DESCRIPTION OF THE TASK ▸
When the line containing "bash - cluster_notice: [679,5,1063,206]" is found in the data below, give it again along with every later line, exactly; drop the pictures.

**** SOURCE RECORDS ****

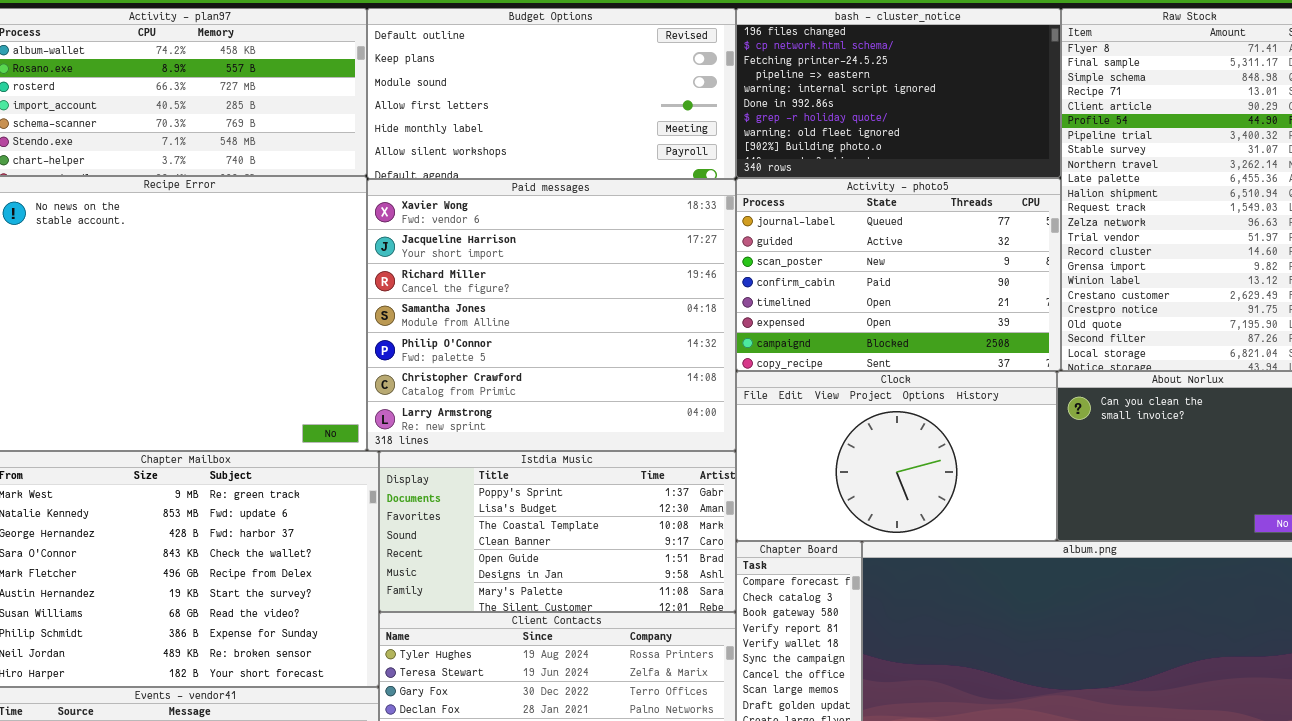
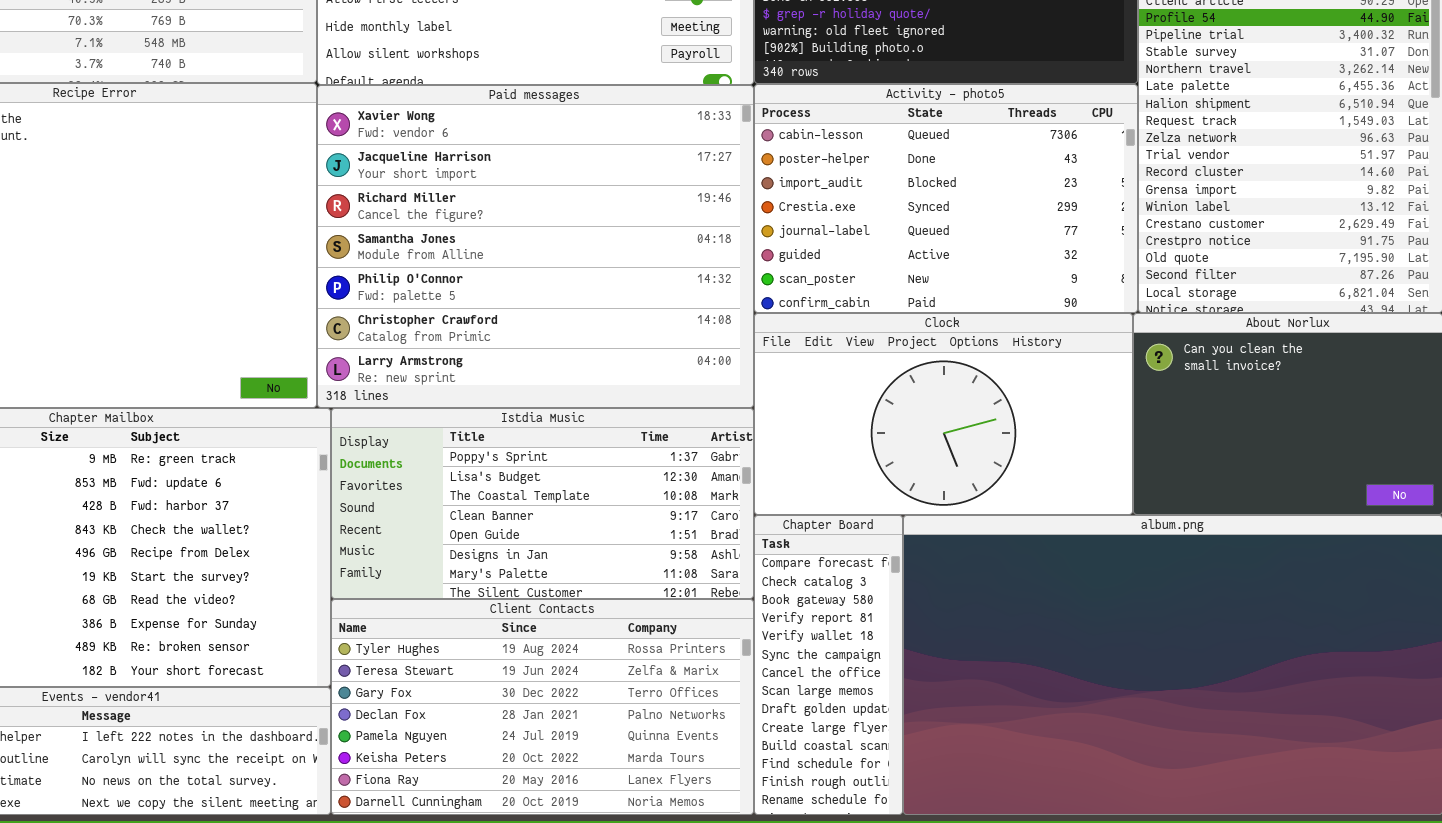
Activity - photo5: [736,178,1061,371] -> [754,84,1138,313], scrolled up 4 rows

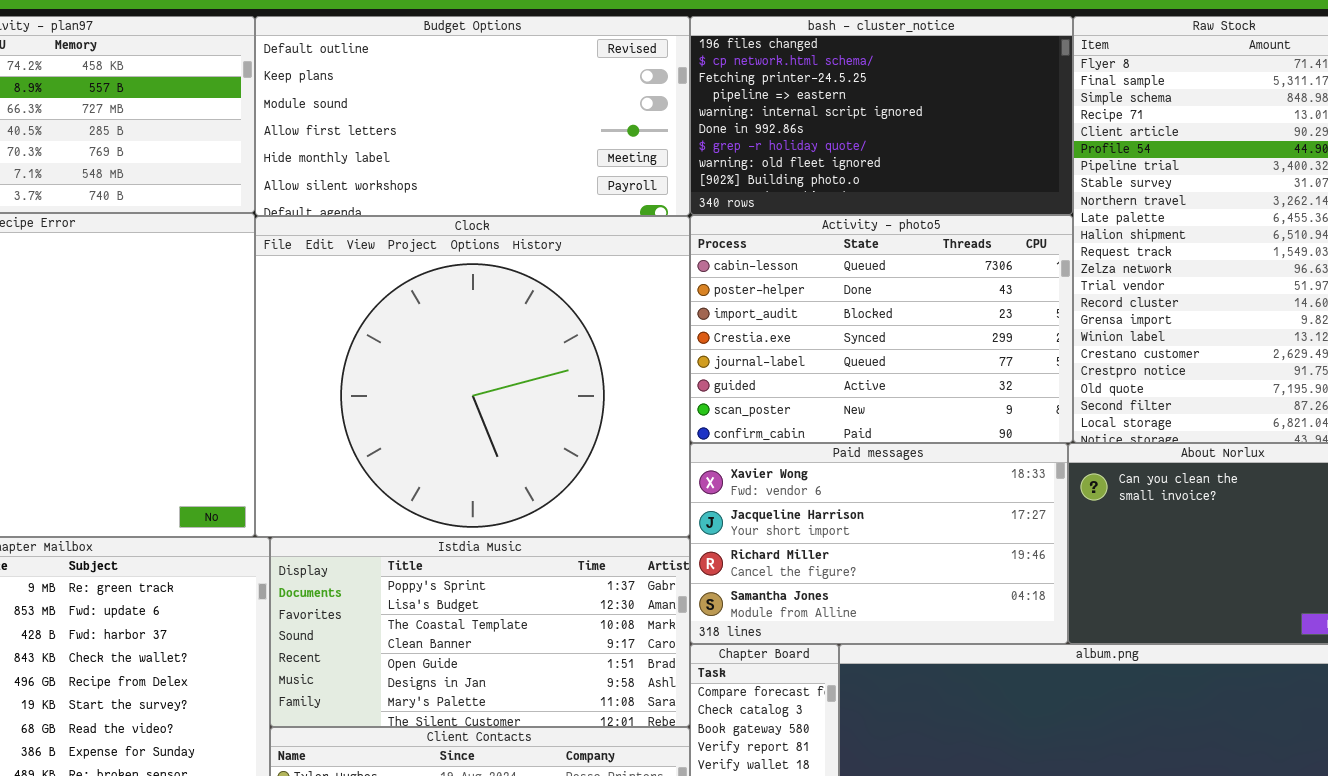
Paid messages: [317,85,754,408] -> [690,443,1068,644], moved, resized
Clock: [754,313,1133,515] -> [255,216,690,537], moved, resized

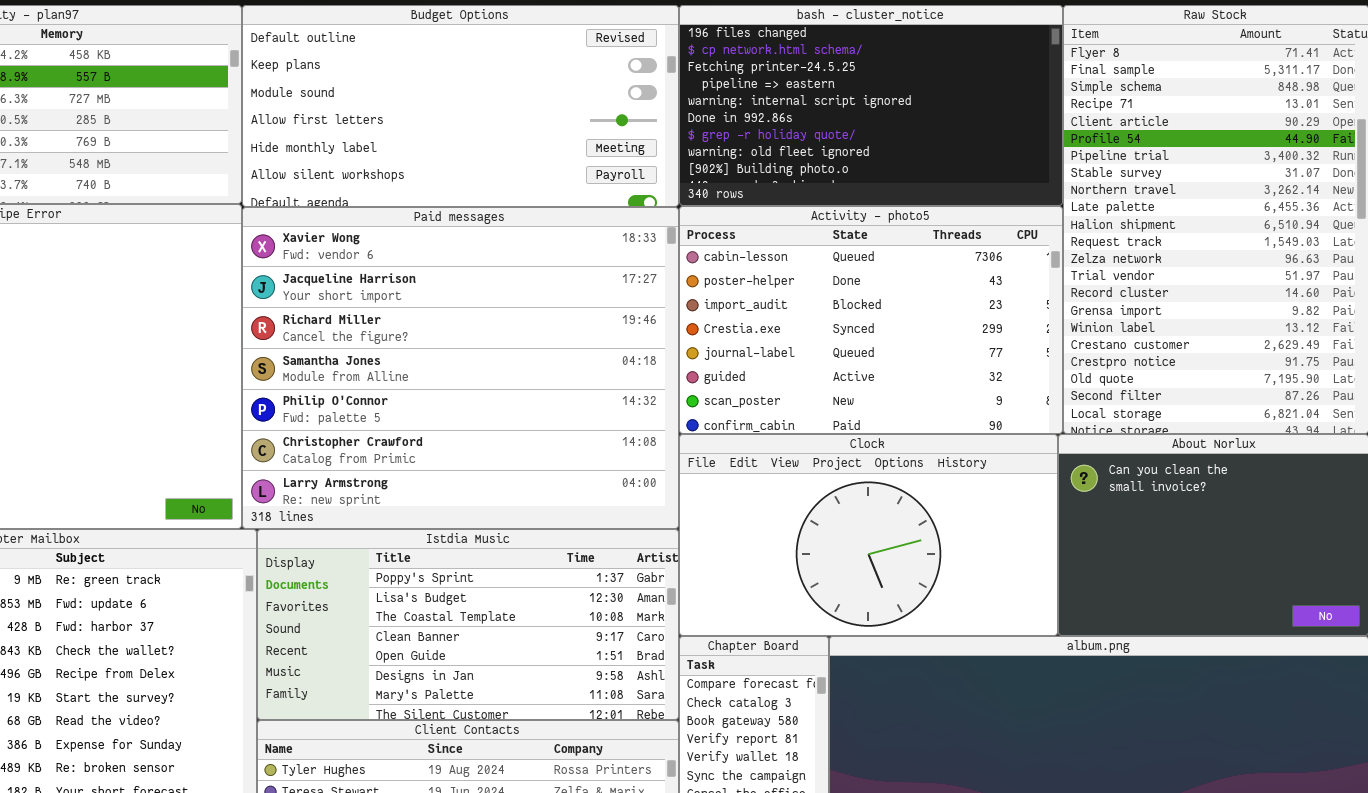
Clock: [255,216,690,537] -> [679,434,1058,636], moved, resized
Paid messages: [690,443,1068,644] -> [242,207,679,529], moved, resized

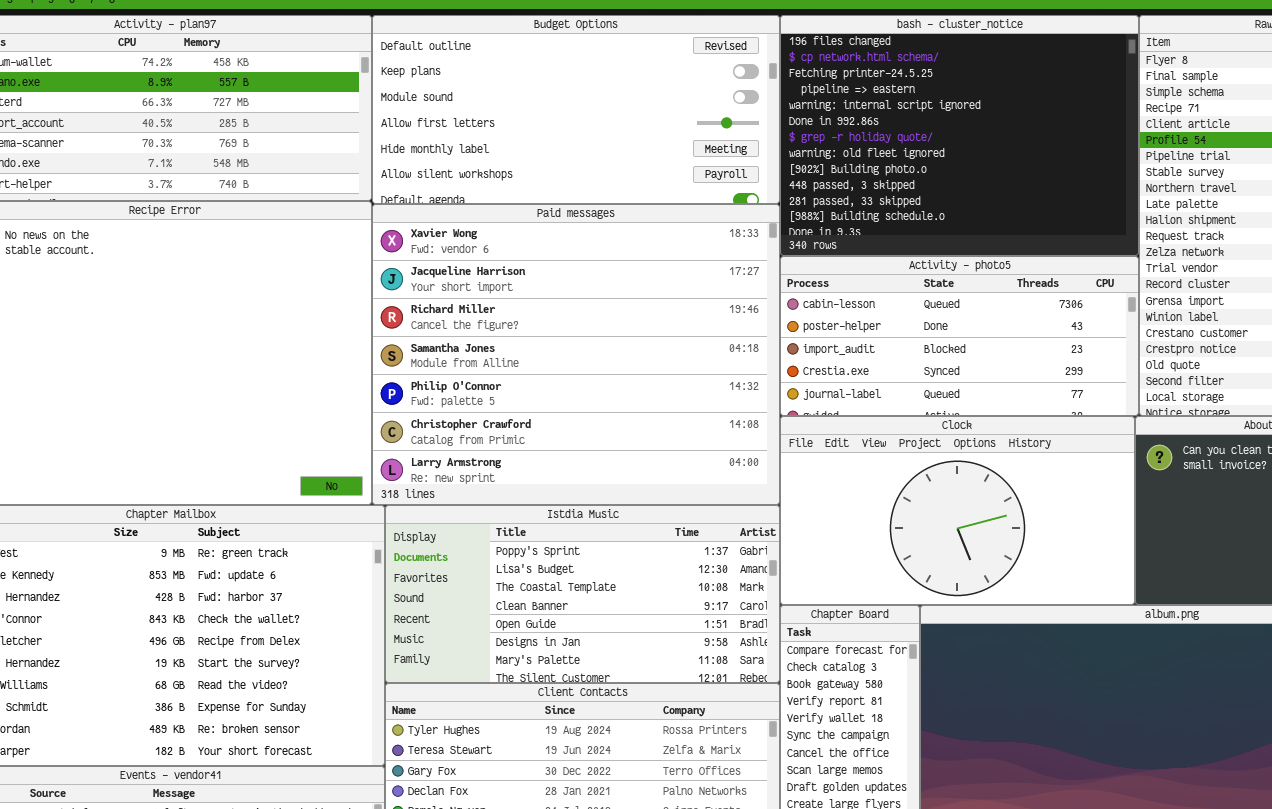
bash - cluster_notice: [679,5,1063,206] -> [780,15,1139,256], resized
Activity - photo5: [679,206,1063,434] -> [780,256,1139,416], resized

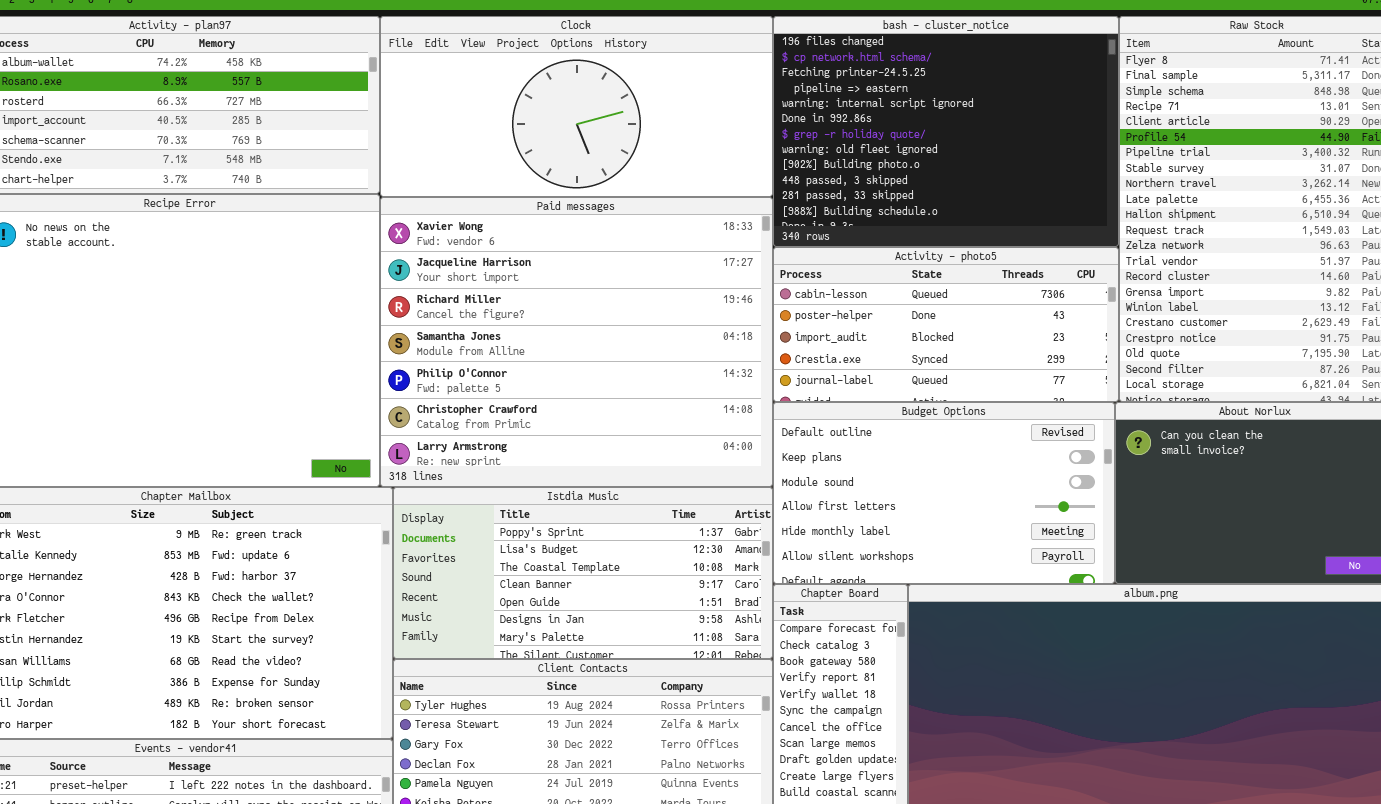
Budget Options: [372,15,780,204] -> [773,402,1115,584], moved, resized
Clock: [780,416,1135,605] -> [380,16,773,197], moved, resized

****

RESPONSE TO THE EXERCISE ▸
bash - cluster_notice: [679,5,1063,206] -> [780,15,1139,256], resized
Activity - photo5: [679,206,1063,434] -> [780,256,1139,416], resized

Budget Options: [372,15,780,204] -> [773,402,1115,584], moved, resized
Clock: [780,416,1135,605] -> [380,16,773,197], moved, resized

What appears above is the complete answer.